#### What to do
Go through the records and copy each line where the word "tile" occurs.

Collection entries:
※

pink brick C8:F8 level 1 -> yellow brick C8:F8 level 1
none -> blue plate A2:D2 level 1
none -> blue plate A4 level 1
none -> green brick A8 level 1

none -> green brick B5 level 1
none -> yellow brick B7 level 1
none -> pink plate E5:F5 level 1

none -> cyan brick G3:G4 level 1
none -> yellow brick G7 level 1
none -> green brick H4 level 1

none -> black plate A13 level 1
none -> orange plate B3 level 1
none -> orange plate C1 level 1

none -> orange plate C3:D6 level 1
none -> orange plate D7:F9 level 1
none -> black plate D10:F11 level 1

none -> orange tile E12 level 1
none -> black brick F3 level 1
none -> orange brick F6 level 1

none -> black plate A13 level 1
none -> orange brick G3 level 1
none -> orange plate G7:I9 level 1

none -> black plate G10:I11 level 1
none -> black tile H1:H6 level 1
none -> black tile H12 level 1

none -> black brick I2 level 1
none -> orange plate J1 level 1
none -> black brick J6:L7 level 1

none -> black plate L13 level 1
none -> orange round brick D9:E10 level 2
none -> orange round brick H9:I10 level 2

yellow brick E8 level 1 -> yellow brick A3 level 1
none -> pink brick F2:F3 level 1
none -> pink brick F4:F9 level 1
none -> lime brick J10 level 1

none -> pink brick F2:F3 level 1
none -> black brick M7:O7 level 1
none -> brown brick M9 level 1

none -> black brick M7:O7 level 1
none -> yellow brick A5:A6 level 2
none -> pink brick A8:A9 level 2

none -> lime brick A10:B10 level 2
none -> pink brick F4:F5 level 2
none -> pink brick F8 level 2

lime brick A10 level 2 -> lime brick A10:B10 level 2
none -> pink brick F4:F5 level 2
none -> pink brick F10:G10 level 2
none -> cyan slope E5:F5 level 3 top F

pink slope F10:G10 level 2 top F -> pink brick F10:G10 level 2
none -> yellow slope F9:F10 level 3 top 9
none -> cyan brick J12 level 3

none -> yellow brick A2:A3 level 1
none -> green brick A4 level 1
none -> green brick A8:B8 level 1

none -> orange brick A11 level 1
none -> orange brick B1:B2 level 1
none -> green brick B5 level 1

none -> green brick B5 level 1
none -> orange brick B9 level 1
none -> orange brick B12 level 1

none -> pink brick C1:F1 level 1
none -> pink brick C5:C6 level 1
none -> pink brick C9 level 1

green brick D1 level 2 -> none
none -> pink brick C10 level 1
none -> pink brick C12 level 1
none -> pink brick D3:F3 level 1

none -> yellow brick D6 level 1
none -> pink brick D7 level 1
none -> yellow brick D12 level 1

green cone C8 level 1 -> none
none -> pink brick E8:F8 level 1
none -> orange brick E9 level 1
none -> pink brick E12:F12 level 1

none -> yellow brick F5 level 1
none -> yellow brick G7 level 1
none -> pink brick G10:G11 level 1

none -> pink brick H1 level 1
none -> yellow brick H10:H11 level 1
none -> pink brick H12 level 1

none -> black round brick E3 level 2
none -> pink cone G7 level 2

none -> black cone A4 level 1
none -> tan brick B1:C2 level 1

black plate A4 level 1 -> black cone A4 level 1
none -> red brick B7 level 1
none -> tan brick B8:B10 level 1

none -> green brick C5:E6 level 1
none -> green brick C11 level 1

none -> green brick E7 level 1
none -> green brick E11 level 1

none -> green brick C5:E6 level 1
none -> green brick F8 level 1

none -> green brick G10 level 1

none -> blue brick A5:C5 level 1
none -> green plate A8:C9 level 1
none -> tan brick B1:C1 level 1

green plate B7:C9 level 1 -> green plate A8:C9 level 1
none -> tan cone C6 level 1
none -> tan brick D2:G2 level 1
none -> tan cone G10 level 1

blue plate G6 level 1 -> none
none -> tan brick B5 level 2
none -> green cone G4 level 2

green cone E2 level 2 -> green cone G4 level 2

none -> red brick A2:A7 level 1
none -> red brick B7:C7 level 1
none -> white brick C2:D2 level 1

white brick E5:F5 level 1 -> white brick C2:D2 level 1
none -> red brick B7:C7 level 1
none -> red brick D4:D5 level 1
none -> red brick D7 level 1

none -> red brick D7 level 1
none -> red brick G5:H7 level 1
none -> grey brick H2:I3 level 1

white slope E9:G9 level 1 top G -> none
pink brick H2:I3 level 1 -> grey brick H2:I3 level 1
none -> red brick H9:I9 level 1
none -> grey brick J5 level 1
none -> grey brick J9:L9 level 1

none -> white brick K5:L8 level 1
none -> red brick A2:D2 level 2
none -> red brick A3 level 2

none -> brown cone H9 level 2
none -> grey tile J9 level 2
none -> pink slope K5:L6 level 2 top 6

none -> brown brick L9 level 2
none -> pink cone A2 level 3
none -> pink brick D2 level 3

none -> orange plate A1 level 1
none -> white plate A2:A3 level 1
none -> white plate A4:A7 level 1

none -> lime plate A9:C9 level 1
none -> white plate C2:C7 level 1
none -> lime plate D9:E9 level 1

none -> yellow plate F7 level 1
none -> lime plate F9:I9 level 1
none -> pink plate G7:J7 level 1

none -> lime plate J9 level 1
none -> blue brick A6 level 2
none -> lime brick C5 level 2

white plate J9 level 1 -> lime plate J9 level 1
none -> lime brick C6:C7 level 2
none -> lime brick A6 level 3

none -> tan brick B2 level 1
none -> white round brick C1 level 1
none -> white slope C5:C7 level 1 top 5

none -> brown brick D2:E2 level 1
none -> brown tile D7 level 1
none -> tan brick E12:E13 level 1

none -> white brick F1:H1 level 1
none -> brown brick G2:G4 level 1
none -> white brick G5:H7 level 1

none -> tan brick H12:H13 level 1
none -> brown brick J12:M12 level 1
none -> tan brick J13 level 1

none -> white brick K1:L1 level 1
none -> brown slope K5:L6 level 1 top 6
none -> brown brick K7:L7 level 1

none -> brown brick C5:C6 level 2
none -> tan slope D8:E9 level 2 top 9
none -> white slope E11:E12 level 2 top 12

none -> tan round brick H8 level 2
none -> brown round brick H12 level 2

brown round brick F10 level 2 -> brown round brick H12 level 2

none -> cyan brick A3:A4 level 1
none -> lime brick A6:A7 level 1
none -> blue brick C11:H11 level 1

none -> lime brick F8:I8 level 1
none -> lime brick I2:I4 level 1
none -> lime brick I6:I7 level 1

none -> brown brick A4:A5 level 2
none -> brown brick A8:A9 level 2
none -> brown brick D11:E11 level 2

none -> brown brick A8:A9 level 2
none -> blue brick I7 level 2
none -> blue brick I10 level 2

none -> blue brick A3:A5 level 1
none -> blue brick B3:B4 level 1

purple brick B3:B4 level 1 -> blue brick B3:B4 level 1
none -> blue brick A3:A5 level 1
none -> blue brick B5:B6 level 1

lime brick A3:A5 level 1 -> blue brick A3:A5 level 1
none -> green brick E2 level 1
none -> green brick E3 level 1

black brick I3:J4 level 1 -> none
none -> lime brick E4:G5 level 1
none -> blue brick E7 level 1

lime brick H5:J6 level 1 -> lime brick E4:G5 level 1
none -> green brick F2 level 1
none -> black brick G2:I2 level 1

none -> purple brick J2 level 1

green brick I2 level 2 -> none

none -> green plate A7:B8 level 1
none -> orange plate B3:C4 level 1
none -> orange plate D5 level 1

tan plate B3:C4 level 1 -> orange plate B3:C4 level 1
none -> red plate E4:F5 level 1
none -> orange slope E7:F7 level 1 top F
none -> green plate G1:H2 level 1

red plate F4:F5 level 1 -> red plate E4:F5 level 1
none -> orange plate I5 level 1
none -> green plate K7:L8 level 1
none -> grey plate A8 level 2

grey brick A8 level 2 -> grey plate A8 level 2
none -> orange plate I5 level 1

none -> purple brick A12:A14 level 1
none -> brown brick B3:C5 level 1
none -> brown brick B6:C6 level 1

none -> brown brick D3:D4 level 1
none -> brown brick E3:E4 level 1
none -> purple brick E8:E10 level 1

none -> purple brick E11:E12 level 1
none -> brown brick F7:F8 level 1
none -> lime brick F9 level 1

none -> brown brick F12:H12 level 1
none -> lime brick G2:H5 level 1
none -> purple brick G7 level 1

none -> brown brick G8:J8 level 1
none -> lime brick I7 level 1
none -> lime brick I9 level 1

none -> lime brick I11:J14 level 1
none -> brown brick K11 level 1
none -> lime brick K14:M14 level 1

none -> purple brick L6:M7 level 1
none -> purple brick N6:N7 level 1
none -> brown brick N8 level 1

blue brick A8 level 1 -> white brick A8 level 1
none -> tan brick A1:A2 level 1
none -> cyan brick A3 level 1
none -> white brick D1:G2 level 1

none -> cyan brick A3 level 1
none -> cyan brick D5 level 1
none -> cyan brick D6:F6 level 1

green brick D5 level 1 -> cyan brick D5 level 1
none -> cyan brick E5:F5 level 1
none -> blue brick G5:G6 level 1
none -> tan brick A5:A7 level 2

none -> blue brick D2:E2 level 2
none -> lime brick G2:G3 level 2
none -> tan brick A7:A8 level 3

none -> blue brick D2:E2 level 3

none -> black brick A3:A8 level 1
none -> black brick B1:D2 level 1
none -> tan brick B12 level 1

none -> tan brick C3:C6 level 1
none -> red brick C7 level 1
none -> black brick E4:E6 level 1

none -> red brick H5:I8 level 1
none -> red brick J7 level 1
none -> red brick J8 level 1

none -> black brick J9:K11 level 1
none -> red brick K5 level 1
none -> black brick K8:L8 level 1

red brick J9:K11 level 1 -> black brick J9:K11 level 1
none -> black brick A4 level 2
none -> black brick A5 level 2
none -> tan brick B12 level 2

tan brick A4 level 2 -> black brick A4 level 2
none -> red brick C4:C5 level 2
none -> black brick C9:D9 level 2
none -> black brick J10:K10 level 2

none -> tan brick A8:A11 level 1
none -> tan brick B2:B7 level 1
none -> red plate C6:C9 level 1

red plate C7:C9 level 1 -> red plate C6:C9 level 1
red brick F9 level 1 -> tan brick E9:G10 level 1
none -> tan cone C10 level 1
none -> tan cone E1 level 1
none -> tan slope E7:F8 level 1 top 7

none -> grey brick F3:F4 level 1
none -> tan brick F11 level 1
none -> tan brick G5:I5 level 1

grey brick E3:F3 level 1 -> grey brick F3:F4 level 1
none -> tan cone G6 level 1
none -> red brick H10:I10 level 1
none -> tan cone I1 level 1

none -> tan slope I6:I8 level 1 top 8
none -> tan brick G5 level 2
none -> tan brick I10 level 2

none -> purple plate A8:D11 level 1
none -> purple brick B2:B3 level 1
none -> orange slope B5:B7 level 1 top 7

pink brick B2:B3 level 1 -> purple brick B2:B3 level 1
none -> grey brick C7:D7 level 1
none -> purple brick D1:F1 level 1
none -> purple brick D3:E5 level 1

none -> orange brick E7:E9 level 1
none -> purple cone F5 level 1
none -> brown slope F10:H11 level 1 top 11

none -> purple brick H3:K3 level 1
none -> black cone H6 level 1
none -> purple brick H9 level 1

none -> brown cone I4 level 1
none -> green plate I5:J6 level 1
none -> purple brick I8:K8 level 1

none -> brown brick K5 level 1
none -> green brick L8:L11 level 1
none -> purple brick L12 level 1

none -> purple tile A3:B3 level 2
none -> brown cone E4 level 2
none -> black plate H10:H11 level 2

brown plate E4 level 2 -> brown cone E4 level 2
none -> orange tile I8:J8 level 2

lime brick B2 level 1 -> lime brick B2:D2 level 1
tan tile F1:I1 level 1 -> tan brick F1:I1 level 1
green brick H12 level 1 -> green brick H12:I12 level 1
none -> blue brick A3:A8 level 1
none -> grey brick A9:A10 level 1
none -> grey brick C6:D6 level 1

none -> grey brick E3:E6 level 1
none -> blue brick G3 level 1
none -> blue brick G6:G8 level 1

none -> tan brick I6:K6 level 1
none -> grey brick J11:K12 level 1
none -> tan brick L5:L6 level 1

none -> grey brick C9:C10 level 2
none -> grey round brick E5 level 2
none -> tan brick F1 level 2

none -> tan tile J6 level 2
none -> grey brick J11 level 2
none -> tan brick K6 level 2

※

#### Answer to this problem
none -> orange tile E12 level 1
none -> black tile H1:H6 level 1
none -> black tile H12 level 1
none -> grey tile J9 level 2
none -> brown tile D7 level 1
none -> purple tile A3:B3 level 2
none -> orange tile I8:J8 level 2
tan tile F1:I1 level 1 -> tan brick F1:I1 level 1
none -> tan tile J6 level 2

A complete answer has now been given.